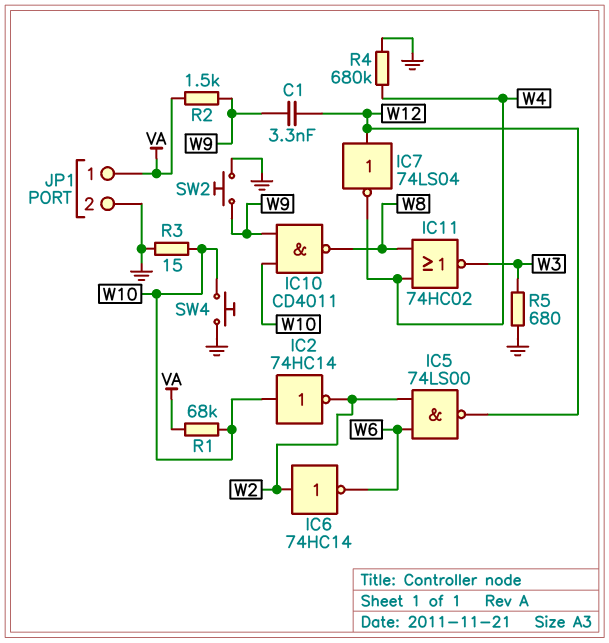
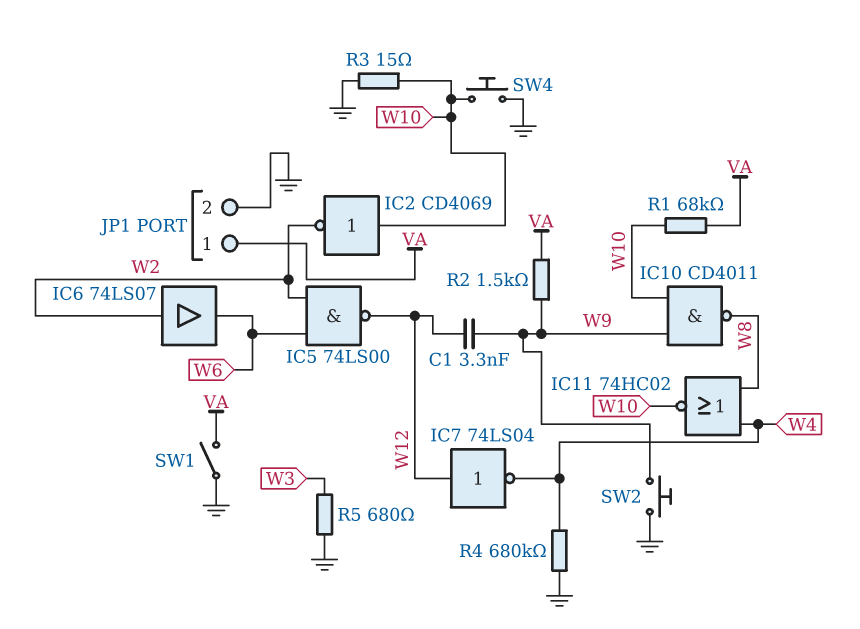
IC2: NOT 74HC14 (in W10, out W2) -> NOT CD4069 (in W10, out W2)
IC6: NOT 74HC14 (in W2, out W6) -> buffer 74LS07 (in W2, out W6)
IC11: NOR 74HC02 (in W4, in W8, out W3) -> NOR 74HC02 (in W4, in W8, out W10)
SW1: none -> switch (GND, VA)

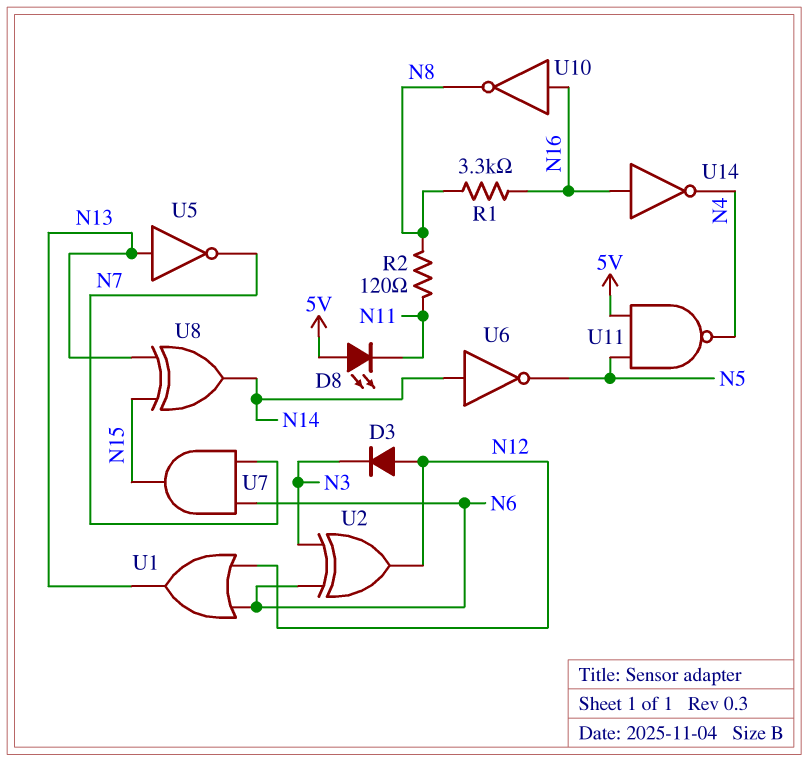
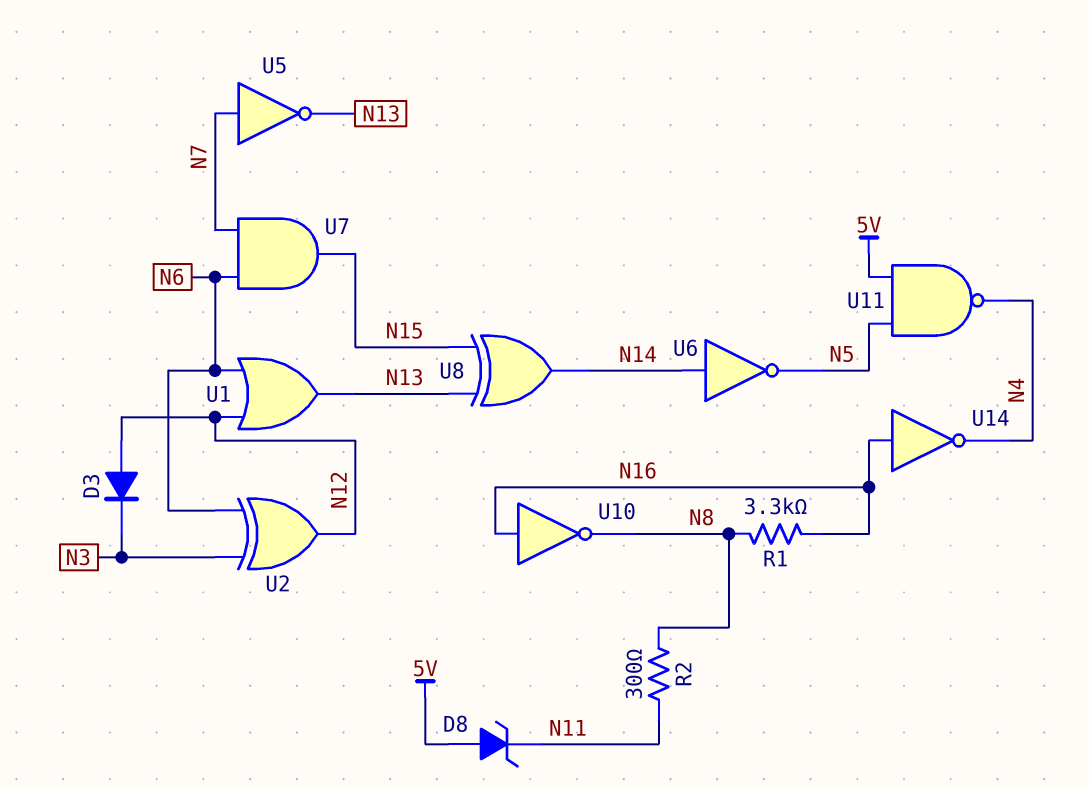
D8: LED (A 5V, K N11) -> zener (A 5V, K N11)
R2: 120 (N8, N11) -> 300 (N8, N11)
U5: NOT (in N13, out N7) -> NOT (in N7, out N13)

Exercise requirements:
From the first record above to the last, output each one exactly and omit the pictures.

Exercise output:
IC2: NOT 74HC14 (in W10, out W2) -> NOT CD4069 (in W10, out W2)
IC6: NOT 74HC14 (in W2, out W6) -> buffer 74LS07 (in W2, out W6)
IC11: NOR 74HC02 (in W4, in W8, out W3) -> NOR 74HC02 (in W4, in W8, out W10)
SW1: none -> switch (GND, VA)

D8: LED (A 5V, K N11) -> zener (A 5V, K N11)
R2: 120 (N8, N11) -> 300 (N8, N11)
U5: NOT (in N13, out N7) -> NOT (in N7, out N13)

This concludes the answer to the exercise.